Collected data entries
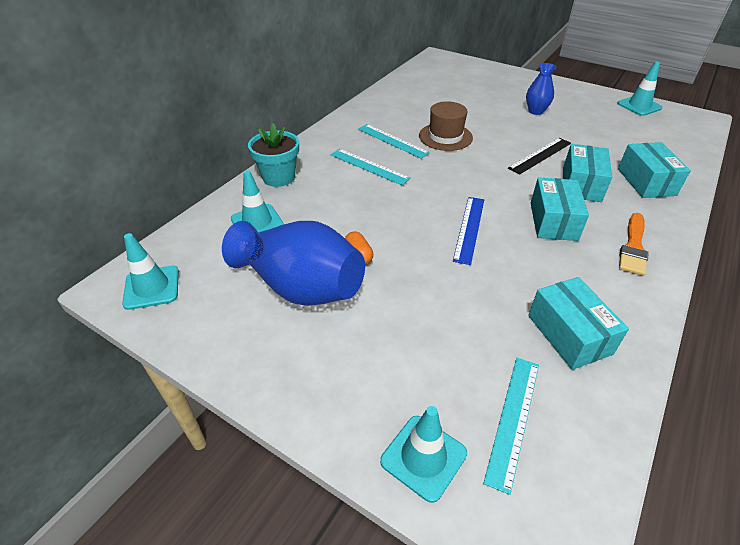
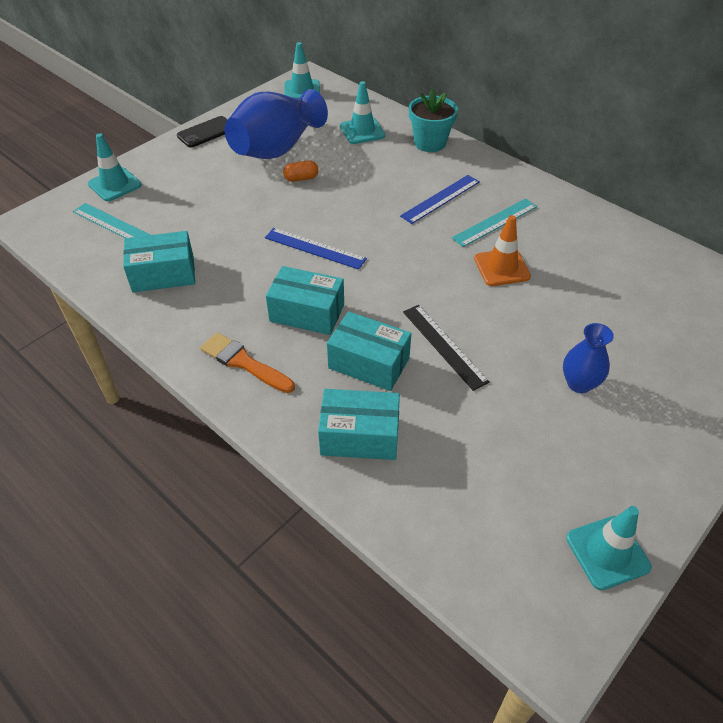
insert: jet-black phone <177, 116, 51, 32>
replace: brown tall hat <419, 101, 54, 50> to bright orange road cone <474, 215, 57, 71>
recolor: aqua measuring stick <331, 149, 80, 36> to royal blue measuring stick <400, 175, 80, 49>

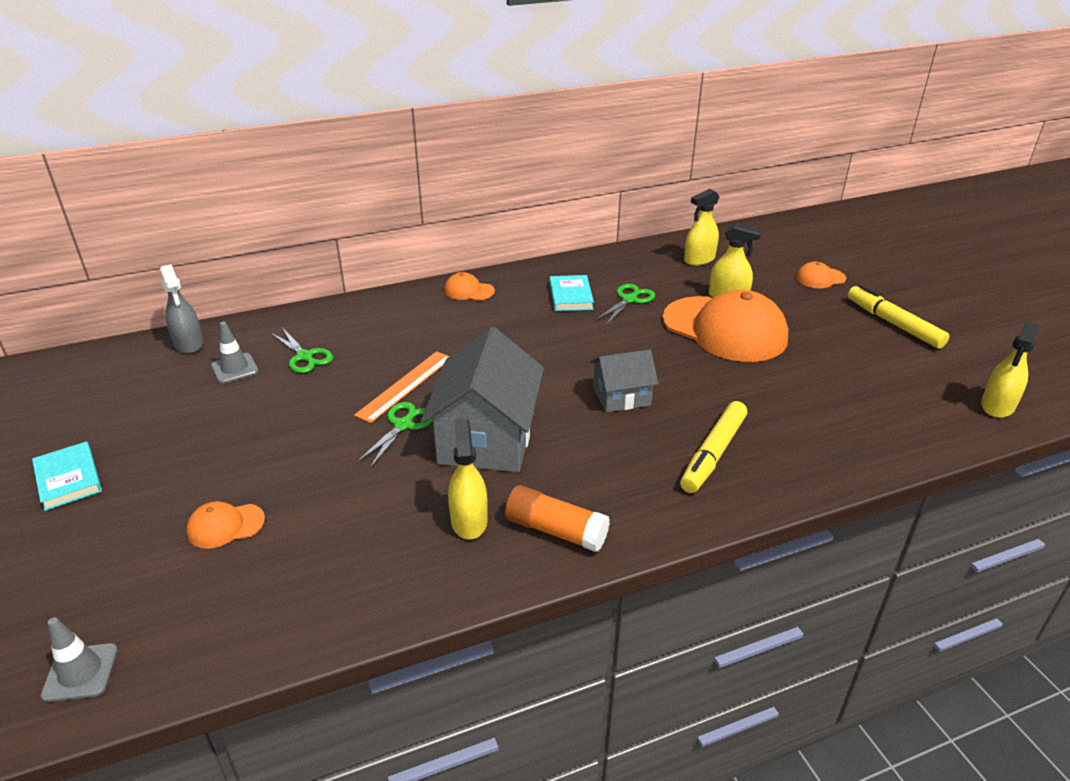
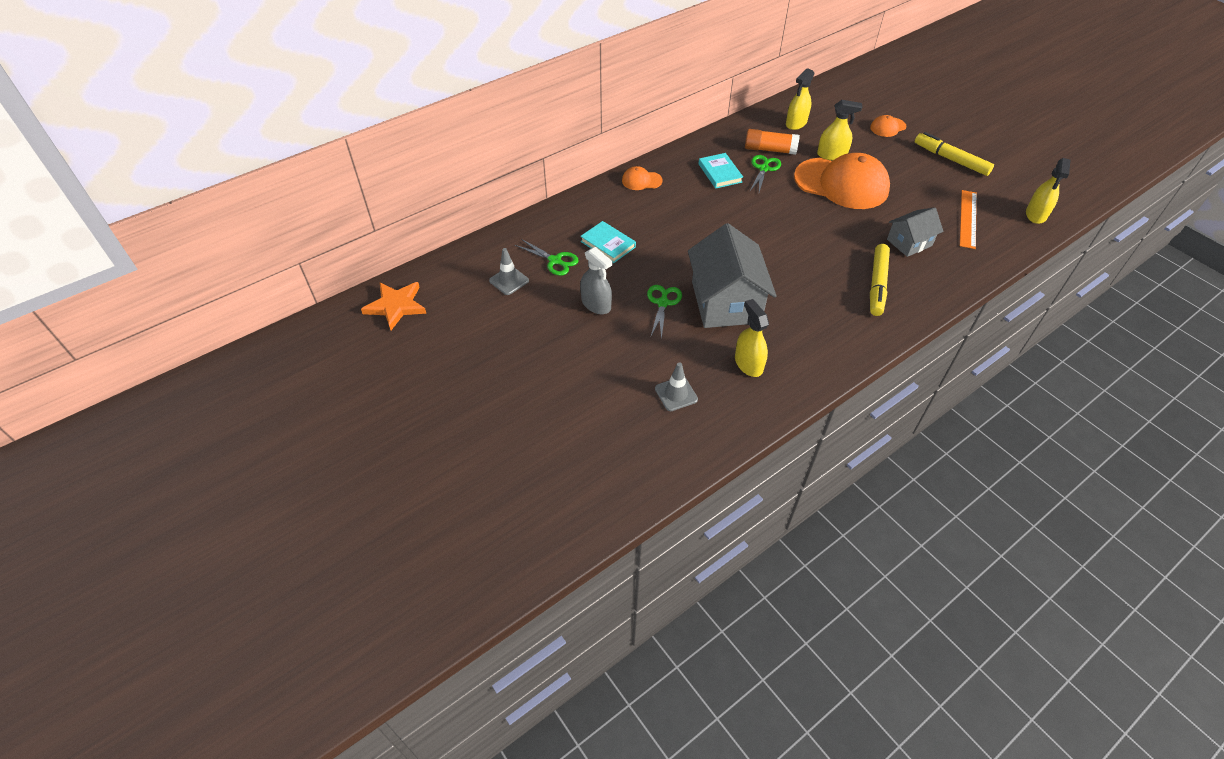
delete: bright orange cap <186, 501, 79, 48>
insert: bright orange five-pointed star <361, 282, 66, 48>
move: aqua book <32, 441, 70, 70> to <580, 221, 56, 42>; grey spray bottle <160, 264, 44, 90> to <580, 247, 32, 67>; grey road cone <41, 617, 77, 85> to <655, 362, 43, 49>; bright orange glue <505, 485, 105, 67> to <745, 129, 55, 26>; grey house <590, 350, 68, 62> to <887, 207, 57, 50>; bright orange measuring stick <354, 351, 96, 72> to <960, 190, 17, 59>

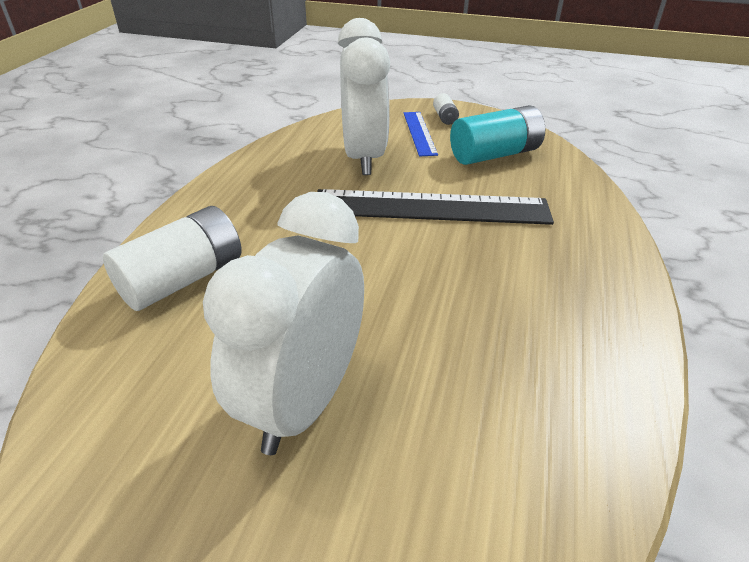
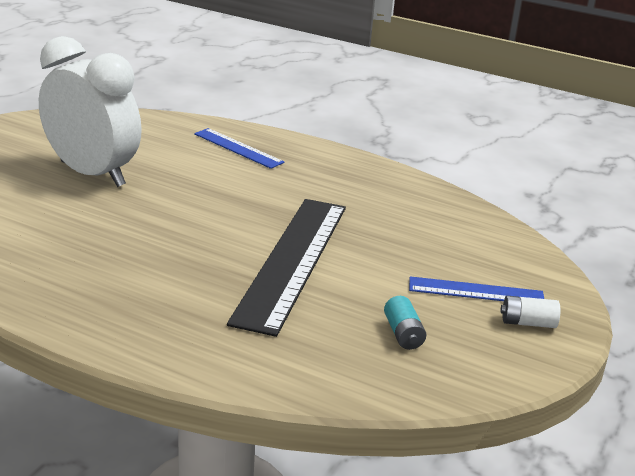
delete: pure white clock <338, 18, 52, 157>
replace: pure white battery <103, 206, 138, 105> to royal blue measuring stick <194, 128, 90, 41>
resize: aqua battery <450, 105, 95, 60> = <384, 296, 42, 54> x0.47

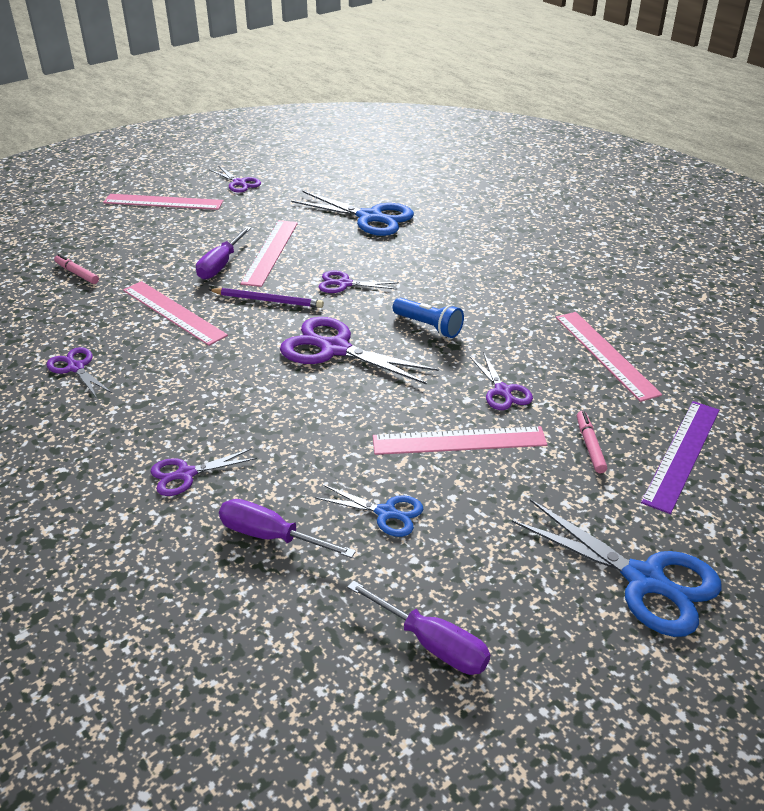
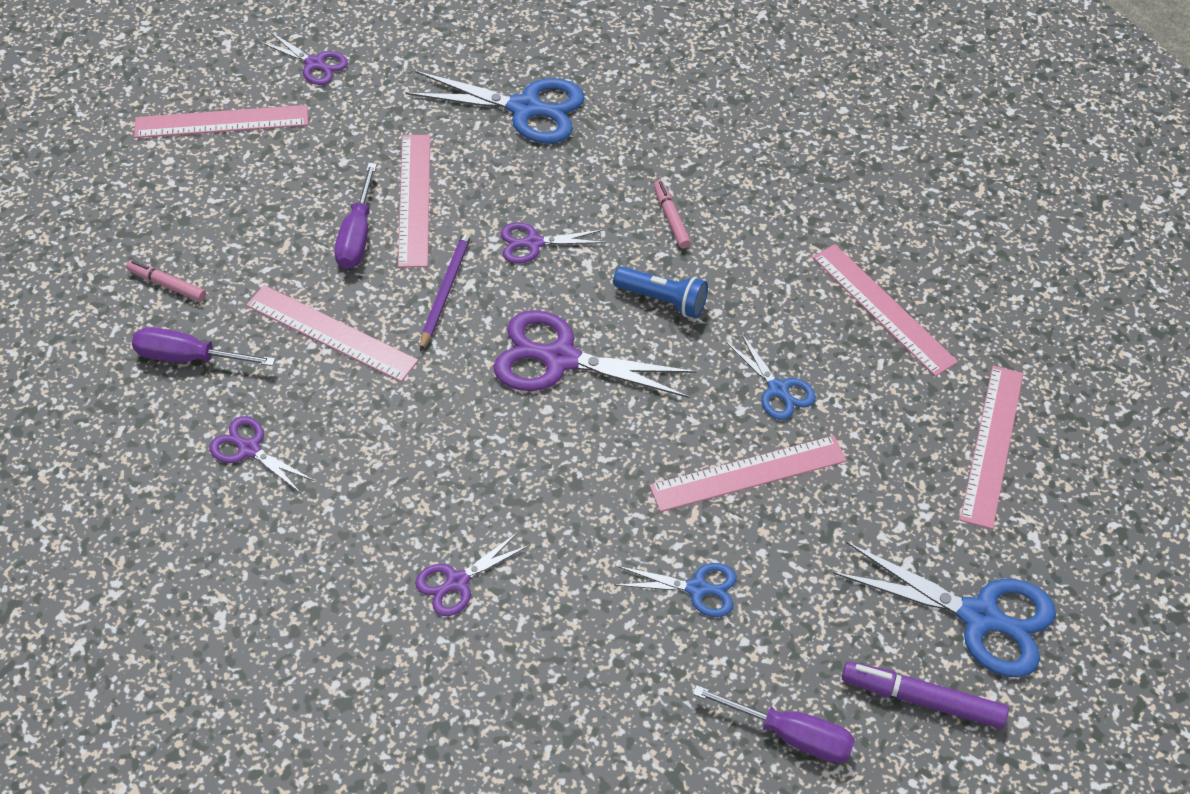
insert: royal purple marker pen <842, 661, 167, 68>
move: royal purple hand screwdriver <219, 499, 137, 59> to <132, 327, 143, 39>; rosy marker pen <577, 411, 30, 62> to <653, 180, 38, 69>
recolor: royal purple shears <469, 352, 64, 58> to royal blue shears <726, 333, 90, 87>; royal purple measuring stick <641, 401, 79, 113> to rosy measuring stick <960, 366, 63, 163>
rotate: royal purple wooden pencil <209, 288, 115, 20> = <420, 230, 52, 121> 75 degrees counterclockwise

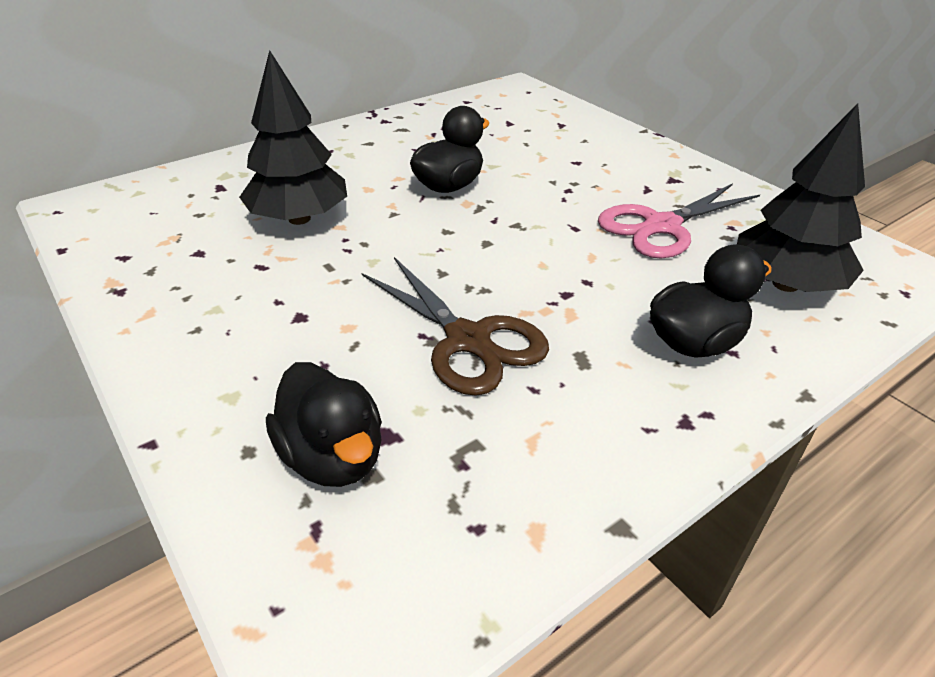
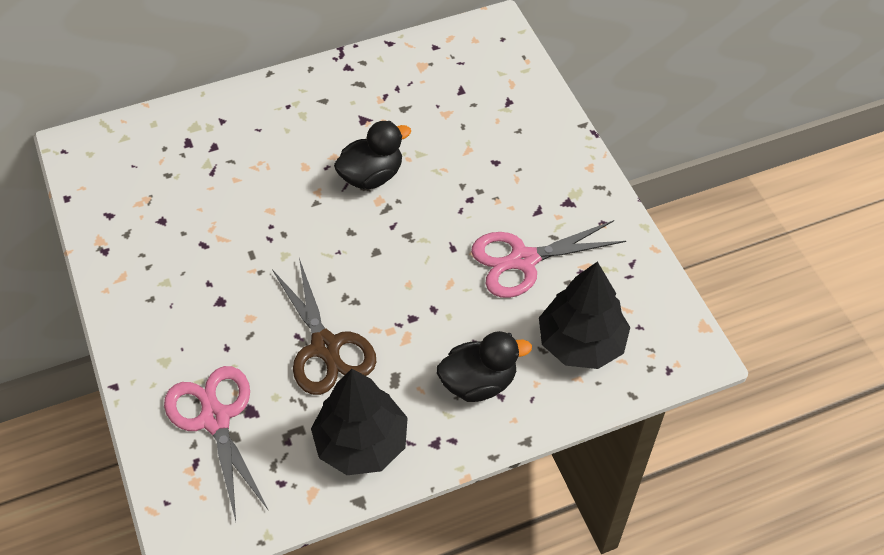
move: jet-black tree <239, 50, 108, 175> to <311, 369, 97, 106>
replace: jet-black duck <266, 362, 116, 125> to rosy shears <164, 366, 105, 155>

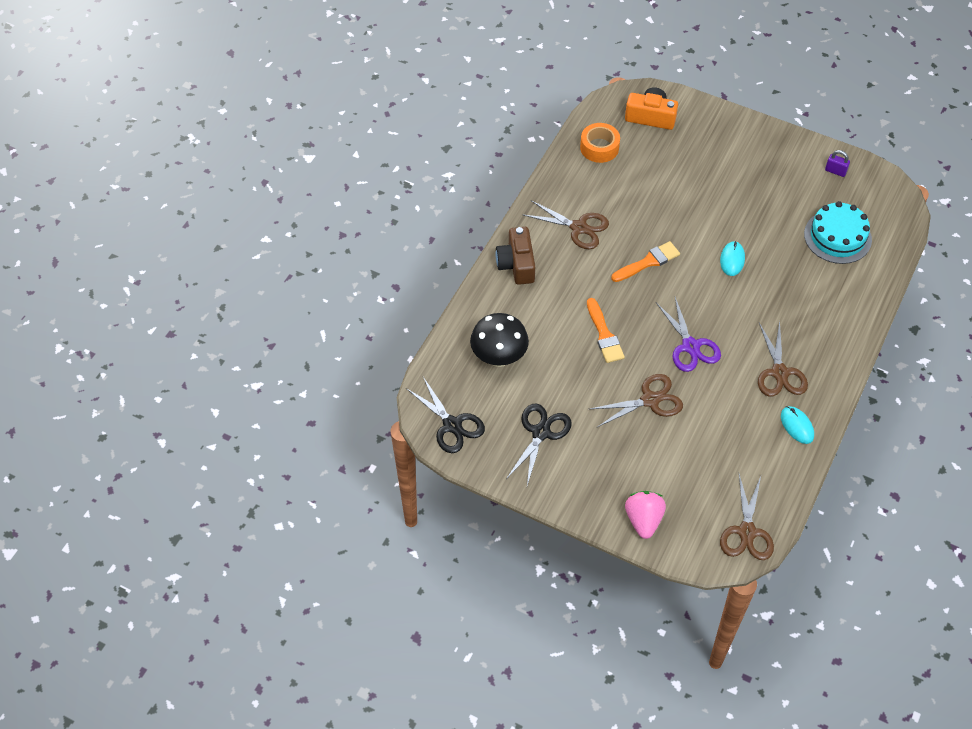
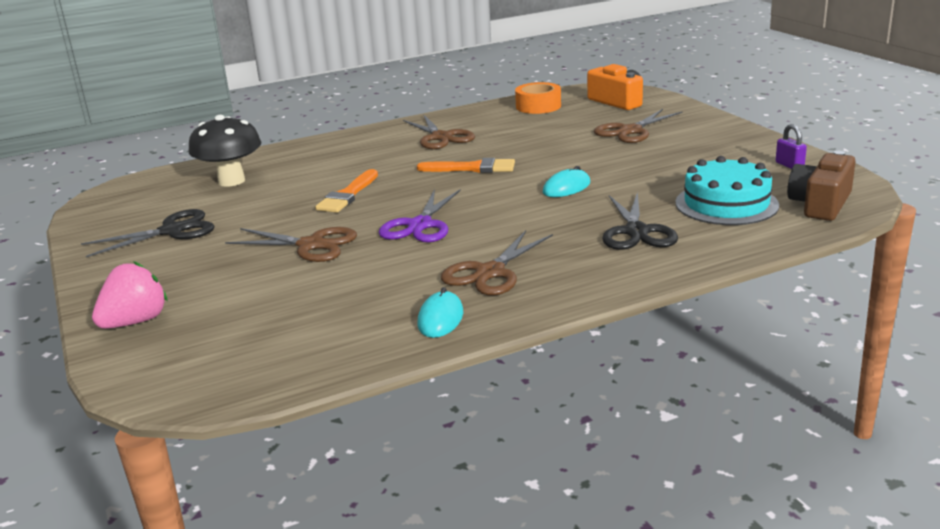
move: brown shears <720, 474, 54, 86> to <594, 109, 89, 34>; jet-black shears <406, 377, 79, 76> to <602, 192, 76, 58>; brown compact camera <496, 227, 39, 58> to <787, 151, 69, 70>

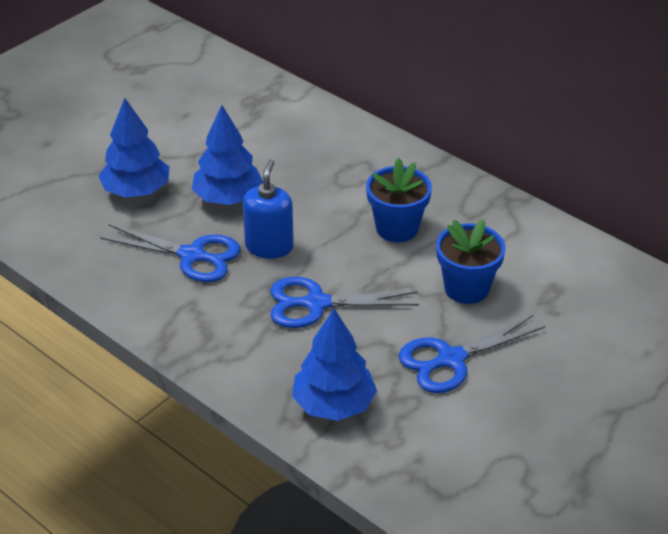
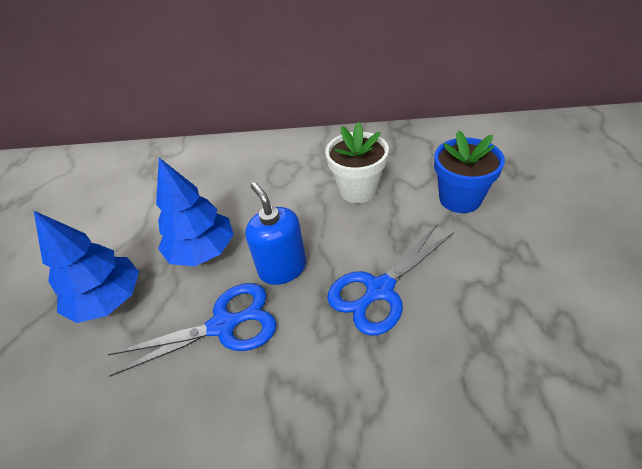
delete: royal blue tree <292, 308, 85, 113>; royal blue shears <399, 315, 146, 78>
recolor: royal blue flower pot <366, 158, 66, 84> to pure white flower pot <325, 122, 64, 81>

▶ _PROMPT_
The answer should be an exact restatement of every entry, with the pictures omitted.

▶ _YOUR RESPONSE_
insert: jet-black phone <177, 116, 51, 32>
replace: brown tall hat <419, 101, 54, 50> to bright orange road cone <474, 215, 57, 71>
recolor: aqua measuring stick <331, 149, 80, 36> to royal blue measuring stick <400, 175, 80, 49>

delete: bright orange cap <186, 501, 79, 48>
insert: bright orange five-pointed star <361, 282, 66, 48>
move: aqua book <32, 441, 70, 70> to <580, 221, 56, 42>; grey spray bottle <160, 264, 44, 90> to <580, 247, 32, 67>; grey road cone <41, 617, 77, 85> to <655, 362, 43, 49>; bright orange glue <505, 485, 105, 67> to <745, 129, 55, 26>; grey house <590, 350, 68, 62> to <887, 207, 57, 50>; bright orange measuring stick <354, 351, 96, 72> to <960, 190, 17, 59>

delete: pure white clock <338, 18, 52, 157>
replace: pure white battery <103, 206, 138, 105> to royal blue measuring stick <194, 128, 90, 41>
resize: aqua battery <450, 105, 95, 60> = <384, 296, 42, 54> x0.47

insert: royal purple marker pen <842, 661, 167, 68>
move: royal purple hand screwdriver <219, 499, 137, 59> to <132, 327, 143, 39>; rosy marker pen <577, 411, 30, 62> to <653, 180, 38, 69>
recolor: royal purple shears <469, 352, 64, 58> to royal blue shears <726, 333, 90, 87>; royal purple measuring stick <641, 401, 79, 113> to rosy measuring stick <960, 366, 63, 163>
rotate: royal purple wooden pencil <209, 288, 115, 20> = <420, 230, 52, 121> 75 degrees counterclockwise

move: jet-black tree <239, 50, 108, 175> to <311, 369, 97, 106>
replace: jet-black duck <266, 362, 116, 125> to rosy shears <164, 366, 105, 155>

move: brown shears <720, 474, 54, 86> to <594, 109, 89, 34>; jet-black shears <406, 377, 79, 76> to <602, 192, 76, 58>; brown compact camera <496, 227, 39, 58> to <787, 151, 69, 70>

delete: royal blue tree <292, 308, 85, 113>; royal blue shears <399, 315, 146, 78>
recolor: royal blue flower pot <366, 158, 66, 84> to pure white flower pot <325, 122, 64, 81>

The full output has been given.